[[ MATERIAL FOR THIS TASK open ]]

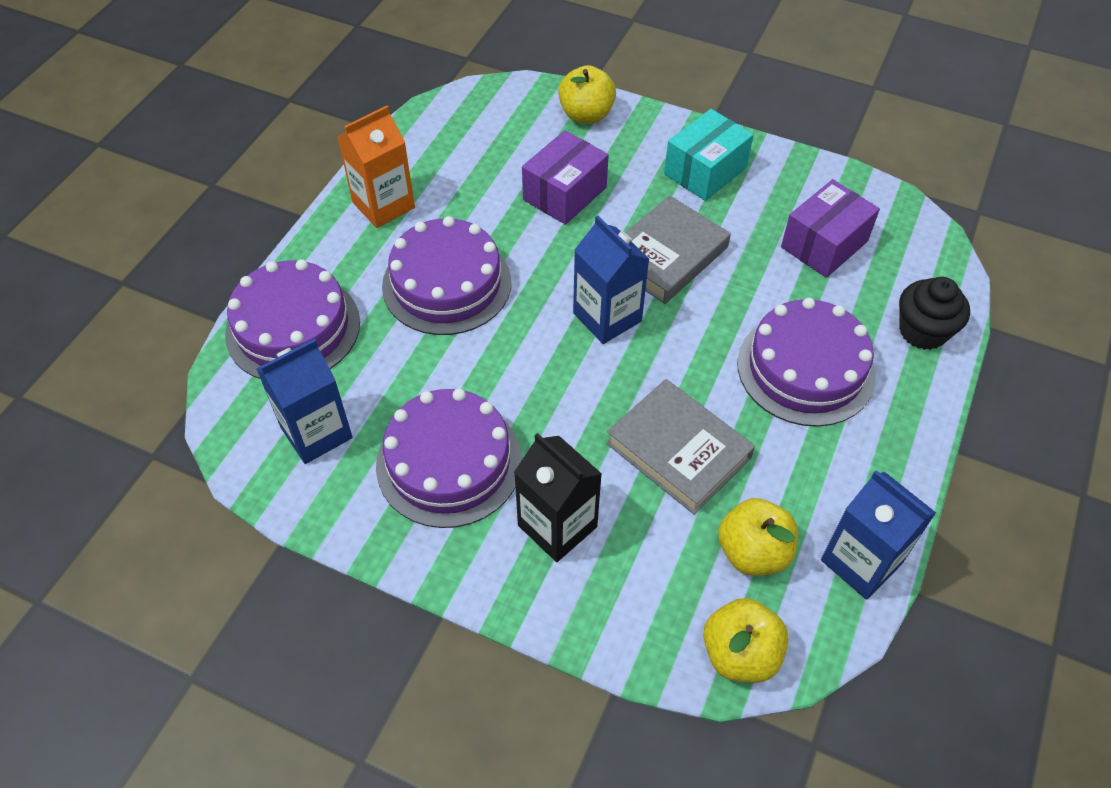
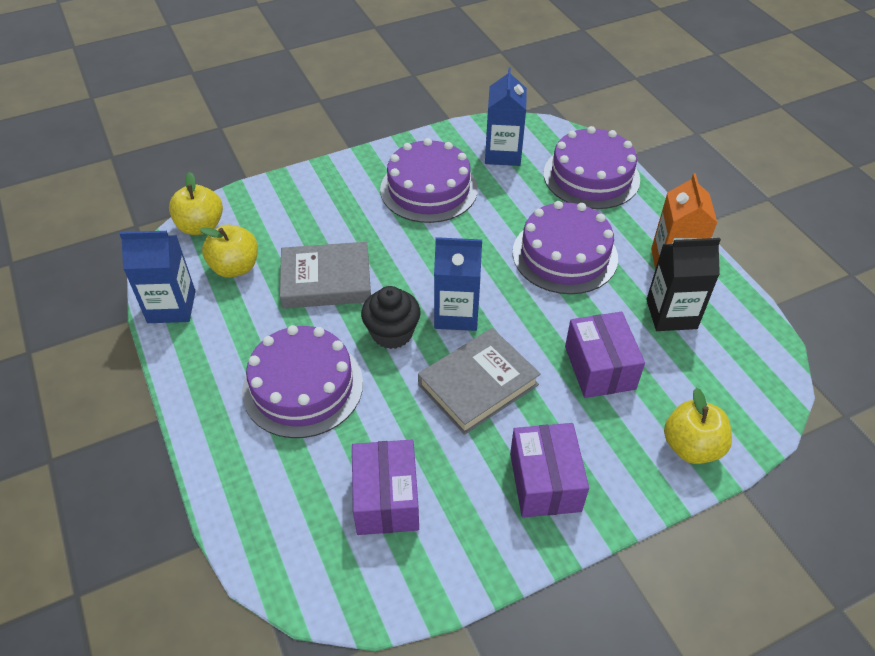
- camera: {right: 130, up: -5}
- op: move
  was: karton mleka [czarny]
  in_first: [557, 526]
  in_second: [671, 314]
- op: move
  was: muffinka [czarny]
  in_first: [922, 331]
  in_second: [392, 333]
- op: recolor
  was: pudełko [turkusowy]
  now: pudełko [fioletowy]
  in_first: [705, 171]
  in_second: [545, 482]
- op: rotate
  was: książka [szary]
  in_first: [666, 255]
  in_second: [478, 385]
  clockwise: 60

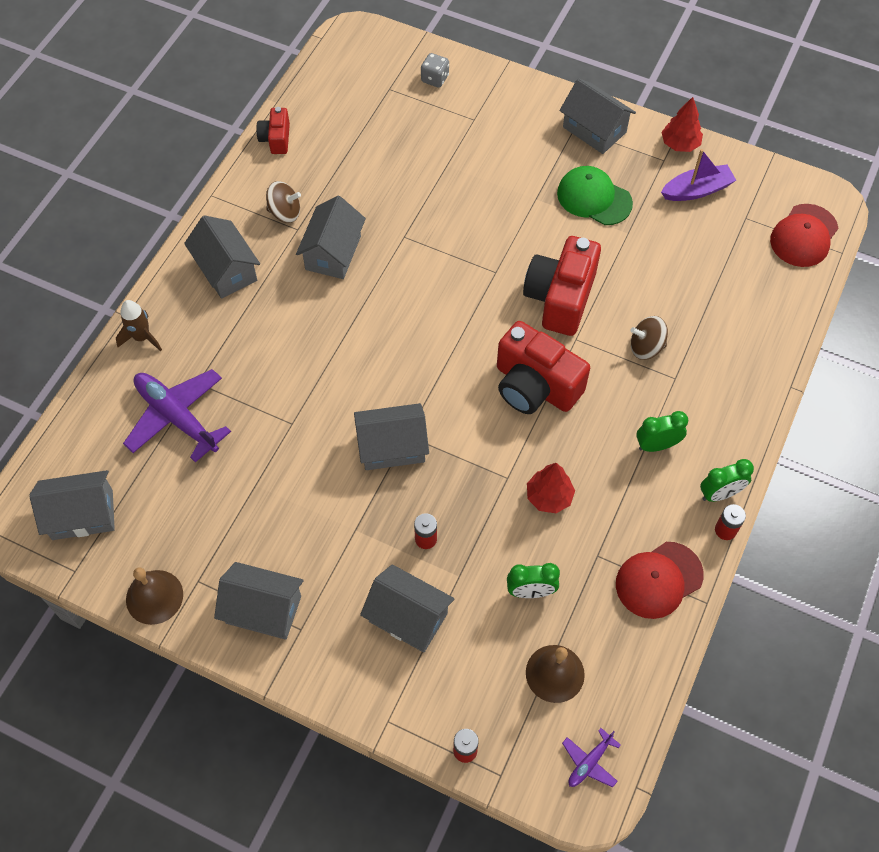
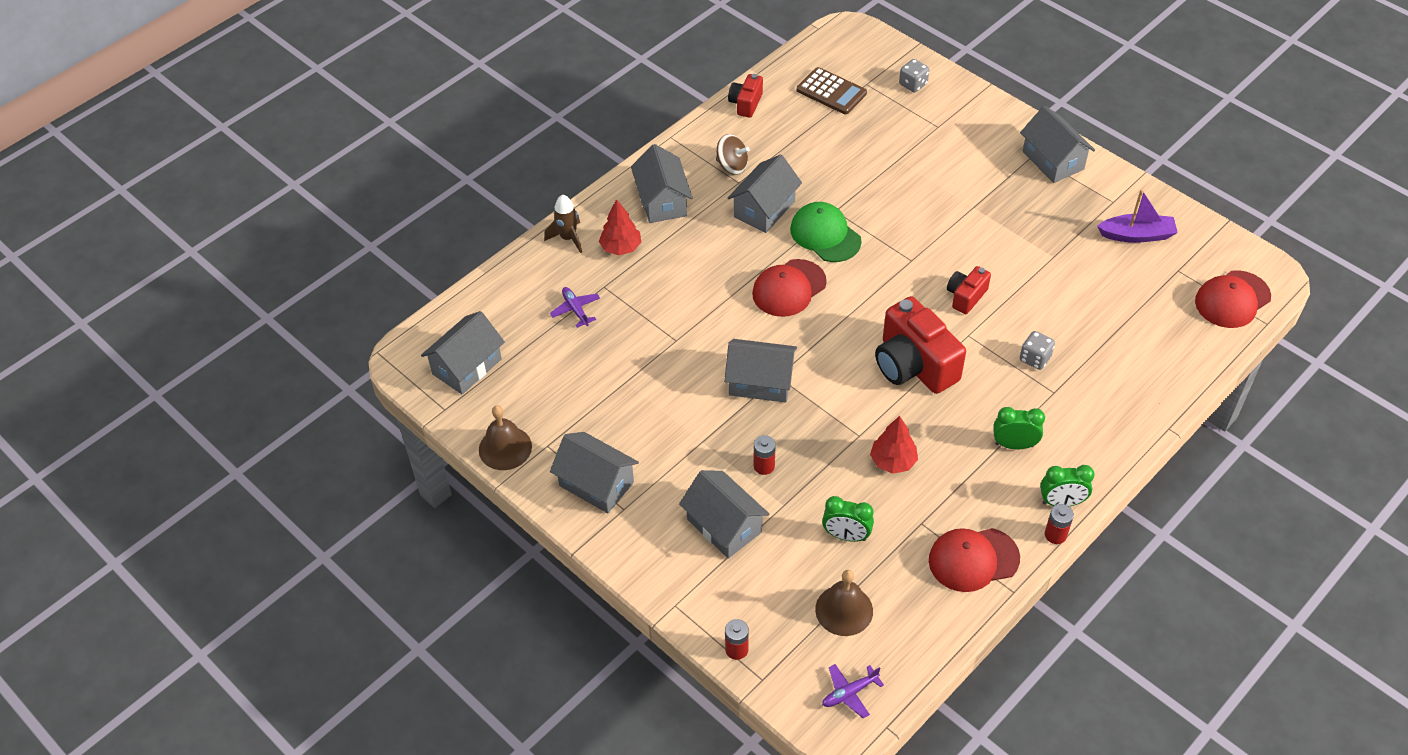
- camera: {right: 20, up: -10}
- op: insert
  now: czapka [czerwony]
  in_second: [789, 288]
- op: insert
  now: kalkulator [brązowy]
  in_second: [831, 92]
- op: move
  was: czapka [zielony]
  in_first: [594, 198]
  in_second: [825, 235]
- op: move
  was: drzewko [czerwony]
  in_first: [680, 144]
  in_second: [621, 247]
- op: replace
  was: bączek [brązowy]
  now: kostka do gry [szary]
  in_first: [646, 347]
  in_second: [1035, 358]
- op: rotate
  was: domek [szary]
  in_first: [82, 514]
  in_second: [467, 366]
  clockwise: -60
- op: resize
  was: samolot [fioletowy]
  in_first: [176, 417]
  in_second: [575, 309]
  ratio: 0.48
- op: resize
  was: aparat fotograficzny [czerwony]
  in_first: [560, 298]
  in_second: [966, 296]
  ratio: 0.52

[[ MATERIAL FOR THIS TASK closed ]]
[[ MATERIAL FOR THIS TASK open ]]

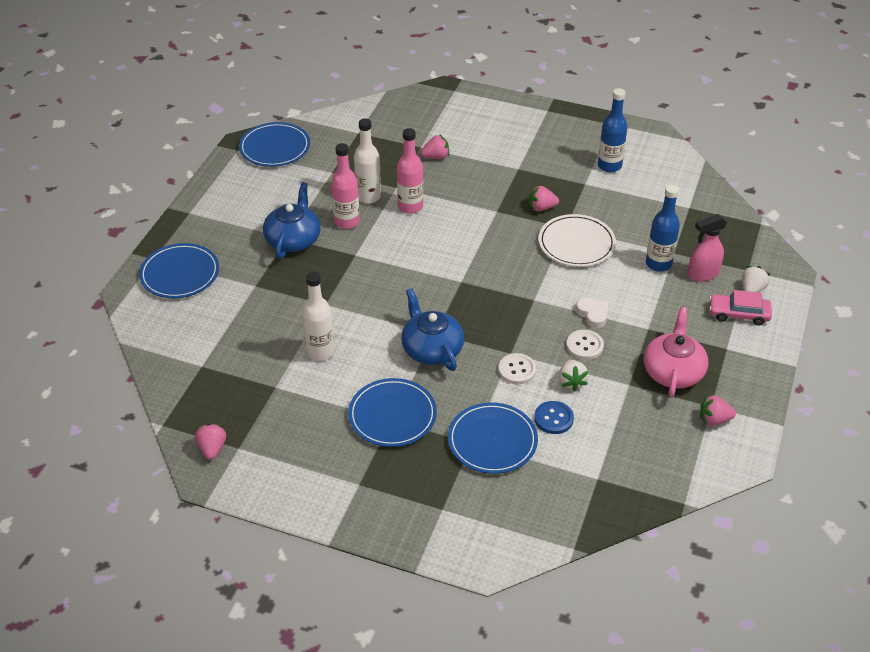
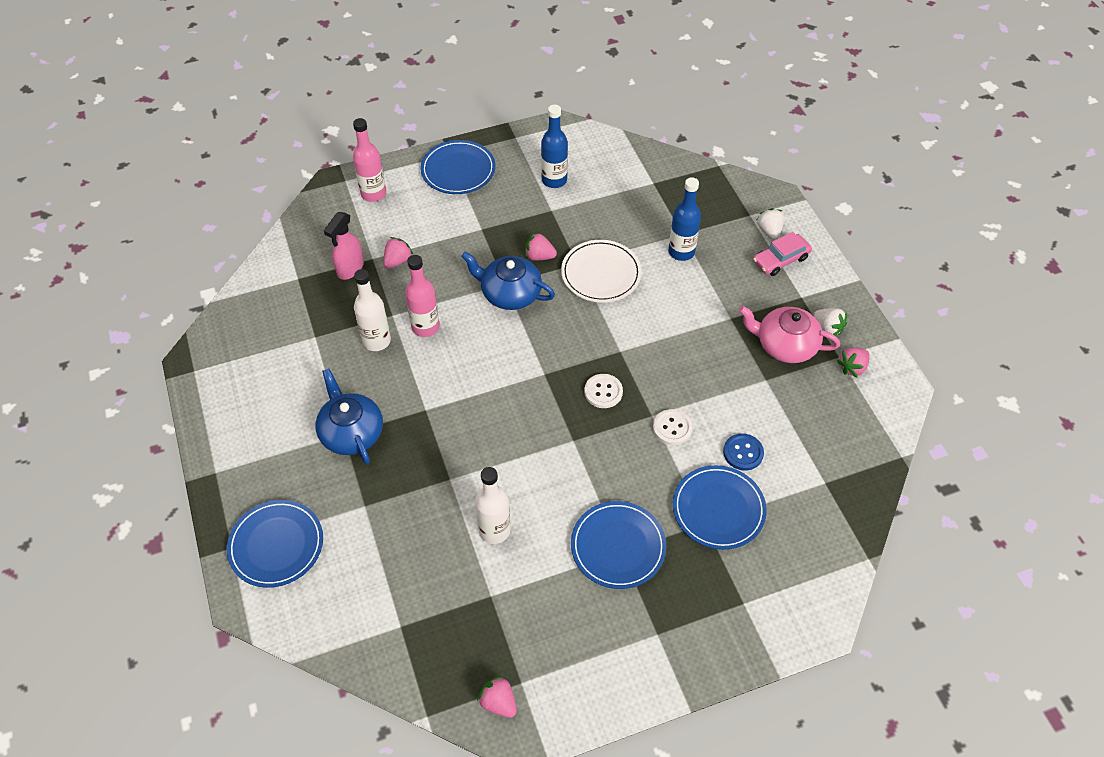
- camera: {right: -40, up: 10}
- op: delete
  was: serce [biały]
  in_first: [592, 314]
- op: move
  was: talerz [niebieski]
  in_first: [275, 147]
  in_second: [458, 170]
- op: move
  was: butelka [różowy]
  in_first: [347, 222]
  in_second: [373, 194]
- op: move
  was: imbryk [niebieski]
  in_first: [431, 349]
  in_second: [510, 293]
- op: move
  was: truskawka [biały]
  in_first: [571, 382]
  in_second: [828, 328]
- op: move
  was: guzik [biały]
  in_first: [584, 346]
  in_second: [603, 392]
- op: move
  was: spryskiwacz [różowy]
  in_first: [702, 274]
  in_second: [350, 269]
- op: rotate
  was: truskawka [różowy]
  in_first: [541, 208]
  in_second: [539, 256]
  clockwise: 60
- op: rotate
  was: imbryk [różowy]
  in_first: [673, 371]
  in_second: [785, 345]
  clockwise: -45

[[ MATERIAL FOR THIS TASK closed ]]

→ EXERCISE GOAL
In the data above, find the line that contains "was: książka [szary]" and the line that contains "in_second: [478, 385]". Repeat exactly those lines and every line between them, and only those.

→ TASK RESULT
  was: książka [szary]
  in_first: [666, 255]
  in_second: [478, 385]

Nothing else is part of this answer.